In these entries, tally the lines where "scissors" occurs. Respond with only the count.

[Object correspondence data]
"""

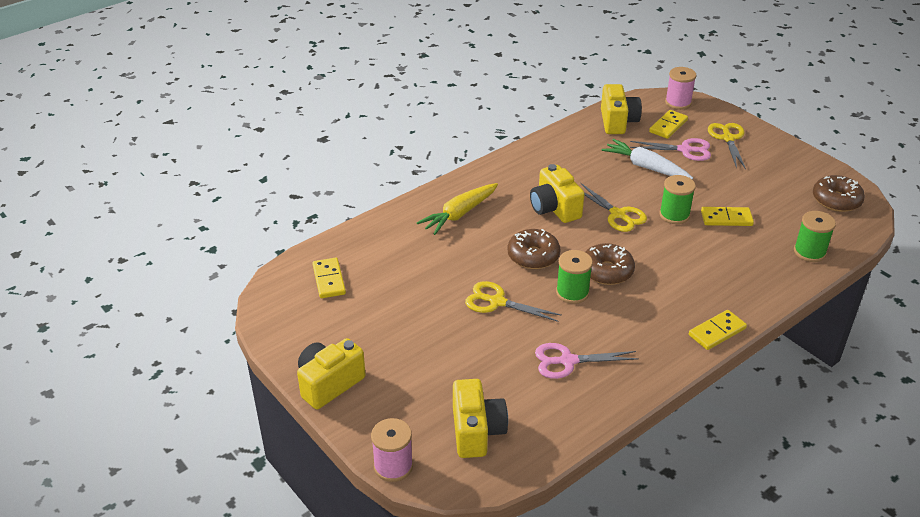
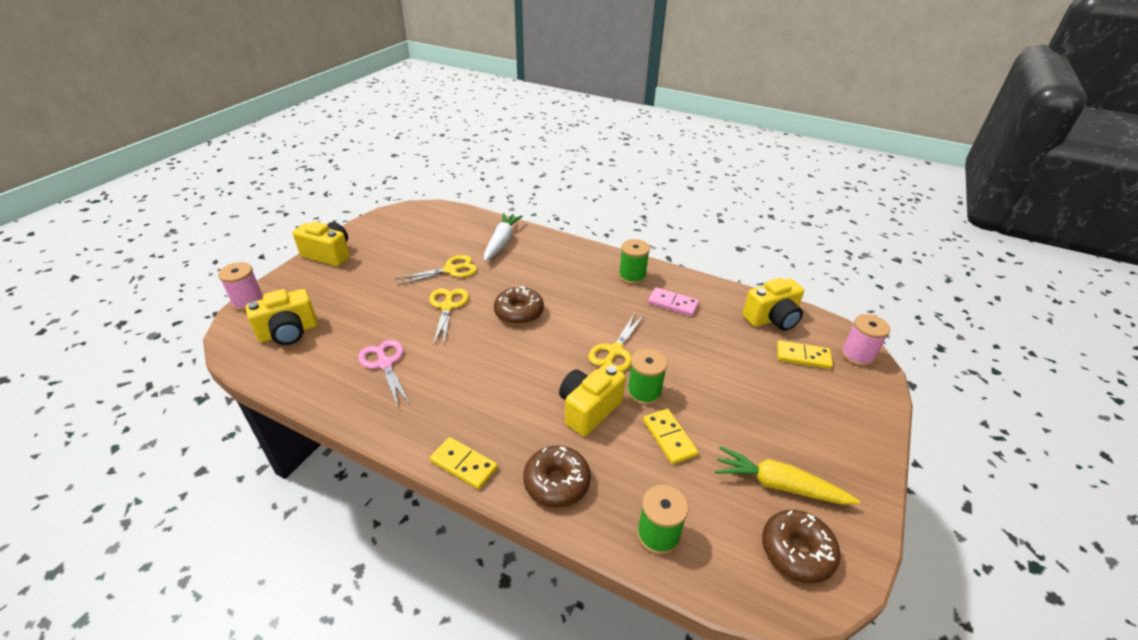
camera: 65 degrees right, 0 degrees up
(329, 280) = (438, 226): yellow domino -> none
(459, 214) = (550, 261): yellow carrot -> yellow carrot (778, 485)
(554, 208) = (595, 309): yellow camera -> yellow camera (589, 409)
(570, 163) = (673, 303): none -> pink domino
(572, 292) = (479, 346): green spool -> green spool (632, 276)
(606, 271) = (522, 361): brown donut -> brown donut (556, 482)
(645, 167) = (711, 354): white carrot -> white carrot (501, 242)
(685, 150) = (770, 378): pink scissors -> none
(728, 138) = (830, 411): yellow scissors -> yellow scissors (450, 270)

"""

Response to the task -
2